[Start of Attachment]

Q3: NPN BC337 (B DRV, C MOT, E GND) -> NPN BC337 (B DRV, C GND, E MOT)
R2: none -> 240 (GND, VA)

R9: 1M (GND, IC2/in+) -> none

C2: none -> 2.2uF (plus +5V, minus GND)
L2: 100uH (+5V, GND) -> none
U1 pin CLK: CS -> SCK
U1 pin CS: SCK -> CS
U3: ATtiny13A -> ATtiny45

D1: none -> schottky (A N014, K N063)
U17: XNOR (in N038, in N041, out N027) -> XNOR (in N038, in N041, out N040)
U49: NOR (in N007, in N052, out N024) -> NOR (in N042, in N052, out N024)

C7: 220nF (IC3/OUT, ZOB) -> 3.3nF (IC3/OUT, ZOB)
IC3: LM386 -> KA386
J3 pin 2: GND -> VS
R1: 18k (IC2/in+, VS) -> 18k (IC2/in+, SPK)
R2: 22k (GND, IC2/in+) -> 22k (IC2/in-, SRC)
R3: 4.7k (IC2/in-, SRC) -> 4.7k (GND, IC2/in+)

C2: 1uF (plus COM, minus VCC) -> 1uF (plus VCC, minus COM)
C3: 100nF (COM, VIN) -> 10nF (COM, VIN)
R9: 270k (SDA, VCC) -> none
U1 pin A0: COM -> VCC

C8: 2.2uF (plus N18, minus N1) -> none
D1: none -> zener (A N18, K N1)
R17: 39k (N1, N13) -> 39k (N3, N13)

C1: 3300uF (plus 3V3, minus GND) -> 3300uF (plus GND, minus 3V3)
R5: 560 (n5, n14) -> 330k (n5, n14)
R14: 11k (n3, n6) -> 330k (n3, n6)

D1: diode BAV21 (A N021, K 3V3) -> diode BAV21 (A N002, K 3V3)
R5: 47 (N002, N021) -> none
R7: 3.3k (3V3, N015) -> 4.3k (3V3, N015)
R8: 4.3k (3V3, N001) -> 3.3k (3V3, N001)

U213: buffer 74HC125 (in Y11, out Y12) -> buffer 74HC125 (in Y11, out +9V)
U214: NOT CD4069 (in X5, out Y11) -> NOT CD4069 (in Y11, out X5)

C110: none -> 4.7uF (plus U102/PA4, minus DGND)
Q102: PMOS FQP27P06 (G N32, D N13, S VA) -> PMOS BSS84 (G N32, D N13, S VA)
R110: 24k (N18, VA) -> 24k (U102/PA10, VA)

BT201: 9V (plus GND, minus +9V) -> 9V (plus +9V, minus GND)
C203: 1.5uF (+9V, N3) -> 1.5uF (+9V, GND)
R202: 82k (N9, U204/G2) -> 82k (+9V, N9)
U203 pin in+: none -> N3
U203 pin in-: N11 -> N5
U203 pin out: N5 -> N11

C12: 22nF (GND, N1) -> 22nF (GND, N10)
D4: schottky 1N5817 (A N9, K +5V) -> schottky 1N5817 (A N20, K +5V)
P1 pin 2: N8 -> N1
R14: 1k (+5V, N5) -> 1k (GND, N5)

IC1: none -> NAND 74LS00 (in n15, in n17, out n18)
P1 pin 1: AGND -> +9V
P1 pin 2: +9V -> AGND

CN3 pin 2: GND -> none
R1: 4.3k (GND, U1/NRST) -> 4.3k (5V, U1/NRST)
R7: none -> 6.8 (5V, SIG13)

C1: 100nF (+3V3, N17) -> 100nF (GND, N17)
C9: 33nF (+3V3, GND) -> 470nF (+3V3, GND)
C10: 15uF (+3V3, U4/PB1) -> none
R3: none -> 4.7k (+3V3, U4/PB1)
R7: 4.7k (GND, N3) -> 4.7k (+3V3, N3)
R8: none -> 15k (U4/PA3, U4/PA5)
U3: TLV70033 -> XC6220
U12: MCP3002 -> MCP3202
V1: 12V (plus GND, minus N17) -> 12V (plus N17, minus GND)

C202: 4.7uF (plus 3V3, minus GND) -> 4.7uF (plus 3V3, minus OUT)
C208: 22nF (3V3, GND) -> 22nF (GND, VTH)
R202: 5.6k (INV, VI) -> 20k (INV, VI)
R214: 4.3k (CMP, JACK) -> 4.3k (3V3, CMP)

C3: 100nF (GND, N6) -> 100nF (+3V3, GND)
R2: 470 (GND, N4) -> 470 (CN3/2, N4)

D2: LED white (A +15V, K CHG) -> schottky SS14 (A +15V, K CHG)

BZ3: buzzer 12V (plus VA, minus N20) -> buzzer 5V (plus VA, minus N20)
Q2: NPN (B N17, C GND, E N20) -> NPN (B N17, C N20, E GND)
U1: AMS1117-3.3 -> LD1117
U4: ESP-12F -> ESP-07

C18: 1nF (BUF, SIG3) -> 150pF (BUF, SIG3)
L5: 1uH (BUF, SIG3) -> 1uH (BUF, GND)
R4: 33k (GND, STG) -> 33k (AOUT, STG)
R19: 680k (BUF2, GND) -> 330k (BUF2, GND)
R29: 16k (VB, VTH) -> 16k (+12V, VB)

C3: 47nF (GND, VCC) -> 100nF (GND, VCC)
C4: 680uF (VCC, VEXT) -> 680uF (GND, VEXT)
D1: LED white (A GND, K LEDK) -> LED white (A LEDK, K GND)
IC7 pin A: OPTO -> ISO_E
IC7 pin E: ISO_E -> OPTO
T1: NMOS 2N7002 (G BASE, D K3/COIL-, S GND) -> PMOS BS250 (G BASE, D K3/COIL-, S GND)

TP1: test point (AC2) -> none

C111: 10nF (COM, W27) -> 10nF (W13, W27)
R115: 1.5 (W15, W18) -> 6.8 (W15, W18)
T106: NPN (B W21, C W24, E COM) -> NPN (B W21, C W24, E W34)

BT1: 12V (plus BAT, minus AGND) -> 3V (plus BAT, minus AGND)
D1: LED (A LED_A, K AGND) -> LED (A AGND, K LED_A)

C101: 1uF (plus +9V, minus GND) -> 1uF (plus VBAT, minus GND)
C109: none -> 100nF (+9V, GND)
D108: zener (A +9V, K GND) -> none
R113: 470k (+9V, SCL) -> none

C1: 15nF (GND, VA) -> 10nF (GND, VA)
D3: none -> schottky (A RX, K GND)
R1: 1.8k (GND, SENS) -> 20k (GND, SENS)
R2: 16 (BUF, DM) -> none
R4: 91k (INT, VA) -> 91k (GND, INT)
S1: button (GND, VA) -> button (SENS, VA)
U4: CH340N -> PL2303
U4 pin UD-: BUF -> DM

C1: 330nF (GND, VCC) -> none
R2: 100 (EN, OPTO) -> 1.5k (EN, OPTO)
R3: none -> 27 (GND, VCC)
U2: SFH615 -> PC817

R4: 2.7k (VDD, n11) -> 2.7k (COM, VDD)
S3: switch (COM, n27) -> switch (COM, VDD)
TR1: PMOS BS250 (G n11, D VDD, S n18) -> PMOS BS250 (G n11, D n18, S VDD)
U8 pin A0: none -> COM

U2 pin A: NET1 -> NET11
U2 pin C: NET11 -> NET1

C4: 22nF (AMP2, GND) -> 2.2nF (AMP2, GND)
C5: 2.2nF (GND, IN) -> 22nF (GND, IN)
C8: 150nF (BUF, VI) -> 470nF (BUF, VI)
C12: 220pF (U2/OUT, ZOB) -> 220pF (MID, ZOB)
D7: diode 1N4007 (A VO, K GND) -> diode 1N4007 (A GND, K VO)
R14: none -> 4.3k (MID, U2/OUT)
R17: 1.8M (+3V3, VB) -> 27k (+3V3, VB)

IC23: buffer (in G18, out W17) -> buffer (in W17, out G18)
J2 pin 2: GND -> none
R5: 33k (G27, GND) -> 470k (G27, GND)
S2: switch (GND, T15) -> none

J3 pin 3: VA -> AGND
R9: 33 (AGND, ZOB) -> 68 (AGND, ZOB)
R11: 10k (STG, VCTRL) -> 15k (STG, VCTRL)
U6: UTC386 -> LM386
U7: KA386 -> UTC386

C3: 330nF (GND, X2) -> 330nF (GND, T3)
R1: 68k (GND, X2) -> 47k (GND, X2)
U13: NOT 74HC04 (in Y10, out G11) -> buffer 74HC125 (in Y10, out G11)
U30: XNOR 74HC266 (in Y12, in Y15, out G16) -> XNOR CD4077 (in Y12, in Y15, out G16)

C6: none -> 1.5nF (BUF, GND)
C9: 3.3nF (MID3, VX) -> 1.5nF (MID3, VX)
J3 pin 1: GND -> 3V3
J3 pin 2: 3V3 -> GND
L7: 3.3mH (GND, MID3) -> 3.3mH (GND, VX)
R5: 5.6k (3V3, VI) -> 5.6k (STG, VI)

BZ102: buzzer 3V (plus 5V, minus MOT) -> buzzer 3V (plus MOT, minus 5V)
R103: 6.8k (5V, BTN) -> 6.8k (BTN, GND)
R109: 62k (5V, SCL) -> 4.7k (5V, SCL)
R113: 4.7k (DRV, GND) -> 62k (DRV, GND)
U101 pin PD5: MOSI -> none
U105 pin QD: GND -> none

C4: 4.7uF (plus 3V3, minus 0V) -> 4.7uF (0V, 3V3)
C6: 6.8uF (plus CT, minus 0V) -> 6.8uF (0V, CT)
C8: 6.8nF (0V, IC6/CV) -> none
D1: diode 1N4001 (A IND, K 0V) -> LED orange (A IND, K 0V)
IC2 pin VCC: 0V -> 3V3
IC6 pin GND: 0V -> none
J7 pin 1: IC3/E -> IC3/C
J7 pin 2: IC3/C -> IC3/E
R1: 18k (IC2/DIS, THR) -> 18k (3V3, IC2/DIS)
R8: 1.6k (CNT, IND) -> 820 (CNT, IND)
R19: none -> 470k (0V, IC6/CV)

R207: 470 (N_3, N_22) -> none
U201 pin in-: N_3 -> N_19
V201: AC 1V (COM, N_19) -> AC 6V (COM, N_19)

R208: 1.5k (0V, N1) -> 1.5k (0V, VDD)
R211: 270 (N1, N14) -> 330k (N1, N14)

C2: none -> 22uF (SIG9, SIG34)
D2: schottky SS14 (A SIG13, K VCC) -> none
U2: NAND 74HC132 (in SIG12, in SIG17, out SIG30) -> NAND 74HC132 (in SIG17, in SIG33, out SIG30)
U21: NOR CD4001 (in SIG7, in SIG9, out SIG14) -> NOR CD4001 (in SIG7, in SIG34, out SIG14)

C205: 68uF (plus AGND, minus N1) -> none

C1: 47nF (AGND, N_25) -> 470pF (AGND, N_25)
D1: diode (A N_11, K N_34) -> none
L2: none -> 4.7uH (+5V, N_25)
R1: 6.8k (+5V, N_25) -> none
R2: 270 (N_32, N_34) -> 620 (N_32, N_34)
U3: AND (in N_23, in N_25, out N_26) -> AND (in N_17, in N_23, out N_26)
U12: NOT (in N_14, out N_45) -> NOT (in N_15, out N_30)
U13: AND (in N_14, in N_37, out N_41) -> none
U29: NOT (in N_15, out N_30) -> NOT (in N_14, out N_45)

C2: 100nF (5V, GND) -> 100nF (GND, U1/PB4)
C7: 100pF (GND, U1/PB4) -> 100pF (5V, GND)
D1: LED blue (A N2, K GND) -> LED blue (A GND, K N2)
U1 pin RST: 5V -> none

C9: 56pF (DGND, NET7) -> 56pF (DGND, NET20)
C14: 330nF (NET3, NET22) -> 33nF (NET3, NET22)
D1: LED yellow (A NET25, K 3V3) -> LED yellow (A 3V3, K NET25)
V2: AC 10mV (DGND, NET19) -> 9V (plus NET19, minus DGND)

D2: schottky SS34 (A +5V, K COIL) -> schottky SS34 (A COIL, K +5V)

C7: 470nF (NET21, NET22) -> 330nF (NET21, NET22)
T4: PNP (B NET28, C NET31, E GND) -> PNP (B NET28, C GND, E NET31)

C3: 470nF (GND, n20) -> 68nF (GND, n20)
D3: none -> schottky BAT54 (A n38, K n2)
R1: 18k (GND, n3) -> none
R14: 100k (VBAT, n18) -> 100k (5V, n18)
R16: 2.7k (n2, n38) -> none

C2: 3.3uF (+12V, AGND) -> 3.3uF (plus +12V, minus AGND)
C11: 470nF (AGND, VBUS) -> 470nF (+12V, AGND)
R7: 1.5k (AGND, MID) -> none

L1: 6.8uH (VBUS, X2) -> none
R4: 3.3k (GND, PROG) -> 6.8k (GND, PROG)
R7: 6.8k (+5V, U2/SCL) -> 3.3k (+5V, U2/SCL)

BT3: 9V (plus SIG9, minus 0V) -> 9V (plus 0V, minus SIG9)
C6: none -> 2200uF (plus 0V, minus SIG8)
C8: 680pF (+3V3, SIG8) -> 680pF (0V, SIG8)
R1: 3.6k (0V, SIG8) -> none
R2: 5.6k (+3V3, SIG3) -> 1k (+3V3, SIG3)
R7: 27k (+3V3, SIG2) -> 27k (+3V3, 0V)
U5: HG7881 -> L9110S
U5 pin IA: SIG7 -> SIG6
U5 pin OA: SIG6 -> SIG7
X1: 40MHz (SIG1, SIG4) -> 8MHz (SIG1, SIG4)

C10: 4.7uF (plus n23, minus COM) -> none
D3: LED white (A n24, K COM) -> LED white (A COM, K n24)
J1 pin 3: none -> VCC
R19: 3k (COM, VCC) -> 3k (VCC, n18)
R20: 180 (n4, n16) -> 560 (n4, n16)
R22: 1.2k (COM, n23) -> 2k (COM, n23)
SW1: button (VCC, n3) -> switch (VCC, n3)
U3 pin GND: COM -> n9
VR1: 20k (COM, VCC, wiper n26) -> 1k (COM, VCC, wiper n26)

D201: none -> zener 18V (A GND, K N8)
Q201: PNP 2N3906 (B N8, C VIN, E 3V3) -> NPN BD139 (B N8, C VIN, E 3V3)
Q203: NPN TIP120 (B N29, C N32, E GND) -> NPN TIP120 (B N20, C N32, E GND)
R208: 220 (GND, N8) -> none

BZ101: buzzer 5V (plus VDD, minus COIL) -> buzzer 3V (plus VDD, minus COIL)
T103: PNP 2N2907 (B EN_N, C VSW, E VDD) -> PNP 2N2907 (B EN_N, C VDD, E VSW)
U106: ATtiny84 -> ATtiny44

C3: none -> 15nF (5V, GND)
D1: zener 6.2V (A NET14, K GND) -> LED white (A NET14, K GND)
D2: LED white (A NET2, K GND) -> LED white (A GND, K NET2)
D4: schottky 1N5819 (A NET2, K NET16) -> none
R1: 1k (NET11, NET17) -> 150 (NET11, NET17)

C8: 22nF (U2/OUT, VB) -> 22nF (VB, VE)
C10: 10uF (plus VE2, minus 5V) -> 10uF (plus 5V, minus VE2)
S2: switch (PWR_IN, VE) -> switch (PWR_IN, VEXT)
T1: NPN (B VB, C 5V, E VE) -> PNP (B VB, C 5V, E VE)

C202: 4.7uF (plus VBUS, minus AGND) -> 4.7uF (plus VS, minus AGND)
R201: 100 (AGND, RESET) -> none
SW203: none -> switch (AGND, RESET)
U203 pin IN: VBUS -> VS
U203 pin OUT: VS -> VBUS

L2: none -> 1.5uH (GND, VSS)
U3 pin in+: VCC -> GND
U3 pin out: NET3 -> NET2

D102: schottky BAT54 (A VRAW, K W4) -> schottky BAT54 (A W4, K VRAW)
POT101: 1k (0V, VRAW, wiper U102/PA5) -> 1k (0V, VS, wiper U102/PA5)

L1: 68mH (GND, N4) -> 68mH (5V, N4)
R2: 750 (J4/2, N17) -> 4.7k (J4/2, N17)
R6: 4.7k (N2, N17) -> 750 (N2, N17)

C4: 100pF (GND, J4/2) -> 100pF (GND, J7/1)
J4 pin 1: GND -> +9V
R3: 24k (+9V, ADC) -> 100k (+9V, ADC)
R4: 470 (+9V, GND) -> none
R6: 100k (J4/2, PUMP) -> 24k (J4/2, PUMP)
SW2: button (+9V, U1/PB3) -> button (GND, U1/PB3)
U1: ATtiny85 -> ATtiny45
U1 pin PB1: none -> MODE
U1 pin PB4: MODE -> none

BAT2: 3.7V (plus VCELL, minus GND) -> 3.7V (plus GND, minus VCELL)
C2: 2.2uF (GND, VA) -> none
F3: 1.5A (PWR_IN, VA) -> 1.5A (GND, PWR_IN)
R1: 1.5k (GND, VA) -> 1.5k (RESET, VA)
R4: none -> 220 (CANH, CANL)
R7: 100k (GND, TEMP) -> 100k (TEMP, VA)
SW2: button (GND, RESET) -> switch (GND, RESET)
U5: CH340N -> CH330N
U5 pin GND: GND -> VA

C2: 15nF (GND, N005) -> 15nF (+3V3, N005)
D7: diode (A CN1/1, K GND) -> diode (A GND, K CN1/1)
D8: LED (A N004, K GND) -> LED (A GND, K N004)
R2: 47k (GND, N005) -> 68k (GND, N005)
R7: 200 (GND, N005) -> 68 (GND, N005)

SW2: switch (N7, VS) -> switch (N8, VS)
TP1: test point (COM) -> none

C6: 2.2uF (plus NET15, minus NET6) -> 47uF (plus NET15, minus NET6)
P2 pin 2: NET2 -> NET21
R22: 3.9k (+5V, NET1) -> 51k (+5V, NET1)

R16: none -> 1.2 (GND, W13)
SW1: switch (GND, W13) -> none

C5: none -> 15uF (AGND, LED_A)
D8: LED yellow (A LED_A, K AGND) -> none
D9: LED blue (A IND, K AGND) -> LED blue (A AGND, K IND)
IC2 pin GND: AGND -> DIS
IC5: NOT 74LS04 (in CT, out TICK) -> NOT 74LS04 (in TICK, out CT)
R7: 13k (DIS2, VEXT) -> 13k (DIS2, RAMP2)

[End of Attachment]

→ **TASK PROMPT**
Starting with the first line of the listing, output each line exactly until you have included the one containing "R14: 1k (+5V, N5) -> 1k (GND, N5)".

→ **FINISHED TASK**
Q3: NPN BC337 (B DRV, C MOT, E GND) -> NPN BC337 (B DRV, C GND, E MOT)
R2: none -> 240 (GND, VA)

R9: 1M (GND, IC2/in+) -> none

C2: none -> 2.2uF (plus +5V, minus GND)
L2: 100uH (+5V, GND) -> none
U1 pin CLK: CS -> SCK
U1 pin CS: SCK -> CS
U3: ATtiny13A -> ATtiny45

D1: none -> schottky (A N014, K N063)
U17: XNOR (in N038, in N041, out N027) -> XNOR (in N038, in N041, out N040)
U49: NOR (in N007, in N052, out N024) -> NOR (in N042, in N052, out N024)

C7: 220nF (IC3/OUT, ZOB) -> 3.3nF (IC3/OUT, ZOB)
IC3: LM386 -> KA386
J3 pin 2: GND -> VS
R1: 18k (IC2/in+, VS) -> 18k (IC2/in+, SPK)
R2: 22k (GND, IC2/in+) -> 22k (IC2/in-, SRC)
R3: 4.7k (IC2/in-, SRC) -> 4.7k (GND, IC2/in+)

C2: 1uF (plus COM, minus VCC) -> 1uF (plus VCC, minus COM)
C3: 100nF (COM, VIN) -> 10nF (COM, VIN)
R9: 270k (SDA, VCC) -> none
U1 pin A0: COM -> VCC

C8: 2.2uF (plus N18, minus N1) -> none
D1: none -> zener (A N18, K N1)
R17: 39k (N1, N13) -> 39k (N3, N13)

C1: 3300uF (plus 3V3, minus GND) -> 3300uF (plus GND, minus 3V3)
R5: 560 (n5, n14) -> 330k (n5, n14)
R14: 11k (n3, n6) -> 330k (n3, n6)

D1: diode BAV21 (A N021, K 3V3) -> diode BAV21 (A N002, K 3V3)
R5: 47 (N002, N021) -> none
R7: 3.3k (3V3, N015) -> 4.3k (3V3, N015)
R8: 4.3k (3V3, N001) -> 3.3k (3V3, N001)

U213: buffer 74HC125 (in Y11, out Y12) -> buffer 74HC125 (in Y11, out +9V)
U214: NOT CD4069 (in X5, out Y11) -> NOT CD4069 (in Y11, out X5)

C110: none -> 4.7uF (plus U102/PA4, minus DGND)
Q102: PMOS FQP27P06 (G N32, D N13, S VA) -> PMOS BSS84 (G N32, D N13, S VA)
R110: 24k (N18, VA) -> 24k (U102/PA10, VA)

BT201: 9V (plus GND, minus +9V) -> 9V (plus +9V, minus GND)
C203: 1.5uF (+9V, N3) -> 1.5uF (+9V, GND)
R202: 82k (N9, U204/G2) -> 82k (+9V, N9)
U203 pin in+: none -> N3
U203 pin in-: N11 -> N5
U203 pin out: N5 -> N11

C12: 22nF (GND, N1) -> 22nF (GND, N10)
D4: schottky 1N5817 (A N9, K +5V) -> schottky 1N5817 (A N20, K +5V)
P1 pin 2: N8 -> N1
R14: 1k (+5V, N5) -> 1k (GND, N5)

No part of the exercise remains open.